Every entry that follows needs to be repeated exactly.

*** Opening of INFORMATION GIVEN ***

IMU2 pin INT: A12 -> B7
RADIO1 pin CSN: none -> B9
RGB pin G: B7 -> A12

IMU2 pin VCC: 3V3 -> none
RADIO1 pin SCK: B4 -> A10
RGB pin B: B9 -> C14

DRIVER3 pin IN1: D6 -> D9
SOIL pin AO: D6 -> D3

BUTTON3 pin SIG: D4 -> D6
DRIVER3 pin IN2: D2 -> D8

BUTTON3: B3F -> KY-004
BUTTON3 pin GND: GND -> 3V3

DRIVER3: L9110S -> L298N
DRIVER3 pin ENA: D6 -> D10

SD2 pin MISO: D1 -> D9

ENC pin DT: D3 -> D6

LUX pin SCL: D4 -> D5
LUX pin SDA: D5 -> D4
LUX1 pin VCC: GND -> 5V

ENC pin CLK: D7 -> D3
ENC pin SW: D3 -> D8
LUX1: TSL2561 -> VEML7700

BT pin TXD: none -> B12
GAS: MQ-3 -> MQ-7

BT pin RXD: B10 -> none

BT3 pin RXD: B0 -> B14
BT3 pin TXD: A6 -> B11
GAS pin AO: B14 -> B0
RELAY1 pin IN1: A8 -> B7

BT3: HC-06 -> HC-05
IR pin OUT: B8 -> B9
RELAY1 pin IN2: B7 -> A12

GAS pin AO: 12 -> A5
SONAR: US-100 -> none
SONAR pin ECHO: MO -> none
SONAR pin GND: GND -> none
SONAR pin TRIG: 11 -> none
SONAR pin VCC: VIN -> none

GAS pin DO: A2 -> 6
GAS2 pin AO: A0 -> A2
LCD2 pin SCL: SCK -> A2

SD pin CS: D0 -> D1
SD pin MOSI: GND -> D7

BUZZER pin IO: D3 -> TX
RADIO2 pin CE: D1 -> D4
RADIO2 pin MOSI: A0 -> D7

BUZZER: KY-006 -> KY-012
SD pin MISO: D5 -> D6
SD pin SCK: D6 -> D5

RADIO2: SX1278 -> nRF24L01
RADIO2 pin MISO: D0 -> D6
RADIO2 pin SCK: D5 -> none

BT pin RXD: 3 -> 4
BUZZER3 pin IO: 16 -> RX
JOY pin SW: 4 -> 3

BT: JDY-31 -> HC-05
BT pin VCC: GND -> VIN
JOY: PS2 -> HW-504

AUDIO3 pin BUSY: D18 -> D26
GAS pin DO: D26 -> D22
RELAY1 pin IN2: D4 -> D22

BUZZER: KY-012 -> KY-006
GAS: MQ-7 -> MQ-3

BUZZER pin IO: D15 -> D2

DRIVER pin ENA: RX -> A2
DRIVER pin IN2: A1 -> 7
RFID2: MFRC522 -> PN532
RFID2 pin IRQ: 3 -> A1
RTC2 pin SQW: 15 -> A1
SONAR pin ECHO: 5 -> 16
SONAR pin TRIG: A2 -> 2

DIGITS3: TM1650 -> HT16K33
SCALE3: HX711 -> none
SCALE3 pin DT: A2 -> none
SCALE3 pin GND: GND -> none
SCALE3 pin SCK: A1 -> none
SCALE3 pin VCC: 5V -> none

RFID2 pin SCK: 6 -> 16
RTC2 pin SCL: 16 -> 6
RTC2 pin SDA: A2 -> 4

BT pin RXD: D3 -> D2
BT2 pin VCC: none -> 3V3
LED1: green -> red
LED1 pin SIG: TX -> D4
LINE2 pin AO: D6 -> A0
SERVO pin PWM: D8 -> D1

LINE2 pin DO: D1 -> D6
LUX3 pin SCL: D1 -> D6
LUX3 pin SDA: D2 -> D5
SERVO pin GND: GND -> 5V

*** Close of INFORMATION GIVEN ***

**YOUR SOLUTION:**
IMU2 pin INT: A12 -> B7
RADIO1 pin CSN: none -> B9
RGB pin G: B7 -> A12

IMU2 pin VCC: 3V3 -> none
RADIO1 pin SCK: B4 -> A10
RGB pin B: B9 -> C14

DRIVER3 pin IN1: D6 -> D9
SOIL pin AO: D6 -> D3

BUTTON3 pin SIG: D4 -> D6
DRIVER3 pin IN2: D2 -> D8

BUTTON3: B3F -> KY-004
BUTTON3 pin GND: GND -> 3V3

DRIVER3: L9110S -> L298N
DRIVER3 pin ENA: D6 -> D10

SD2 pin MISO: D1 -> D9

ENC pin DT: D3 -> D6

LUX pin SCL: D4 -> D5
LUX pin SDA: D5 -> D4
LUX1 pin VCC: GND -> 5V

ENC pin CLK: D7 -> D3
ENC pin SW: D3 -> D8
LUX1: TSL2561 -> VEML7700

BT pin TXD: none -> B12
GAS: MQ-3 -> MQ-7

BT pin RXD: B10 -> none

BT3 pin RXD: B0 -> B14
BT3 pin TXD: A6 -> B11
GAS pin AO: B14 -> B0
RELAY1 pin IN1: A8 -> B7

BT3: HC-06 -> HC-05
IR pin OUT: B8 -> B9
RELAY1 pin IN2: B7 -> A12

GAS pin AO: 12 -> A5
SONAR: US-100 -> none
SONAR pin ECHO: MO -> none
SONAR pin GND: GND -> none
SONAR pin TRIG: 11 -> none
SONAR pin VCC: VIN -> none

GAS pin DO: A2 -> 6
GAS2 pin AO: A0 -> A2
LCD2 pin SCL: SCK -> A2

SD pin CS: D0 -> D1
SD pin MOSI: GND -> D7

BUZZER pin IO: D3 -> TX
RADIO2 pin CE: D1 -> D4
RADIO2 pin MOSI: A0 -> D7

BUZZER: KY-006 -> KY-012
SD pin MISO: D5 -> D6
SD pin SCK: D6 -> D5

RADIO2: SX1278 -> nRF24L01
RADIO2 pin MISO: D0 -> D6
RADIO2 pin SCK: D5 -> none

BT pin RXD: 3 -> 4
BUZZER3 pin IO: 16 -> RX
JOY pin SW: 4 -> 3

BT: JDY-31 -> HC-05
BT pin VCC: GND -> VIN
JOY: PS2 -> HW-504

AUDIO3 pin BUSY: D18 -> D26
GAS pin DO: D26 -> D22
RELAY1 pin IN2: D4 -> D22

BUZZER: KY-012 -> KY-006
GAS: MQ-7 -> MQ-3

BUZZER pin IO: D15 -> D2

DRIVER pin ENA: RX -> A2
DRIVER pin IN2: A1 -> 7
RFID2: MFRC522 -> PN532
RFID2 pin IRQ: 3 -> A1
RTC2 pin SQW: 15 -> A1
SONAR pin ECHO: 5 -> 16
SONAR pin TRIG: A2 -> 2

DIGITS3: TM1650 -> HT16K33
SCALE3: HX711 -> none
SCALE3 pin DT: A2 -> none
SCALE3 pin GND: GND -> none
SCALE3 pin SCK: A1 -> none
SCALE3 pin VCC: 5V -> none

RFID2 pin SCK: 6 -> 16
RTC2 pin SCL: 16 -> 6
RTC2 pin SDA: A2 -> 4

BT pin RXD: D3 -> D2
BT2 pin VCC: none -> 3V3
LED1: green -> red
LED1 pin SIG: TX -> D4
LINE2 pin AO: D6 -> A0
SERVO pin PWM: D8 -> D1

LINE2 pin DO: D1 -> D6
LUX3 pin SCL: D1 -> D6
LUX3 pin SDA: D2 -> D5
SERVO pin GND: GND -> 5V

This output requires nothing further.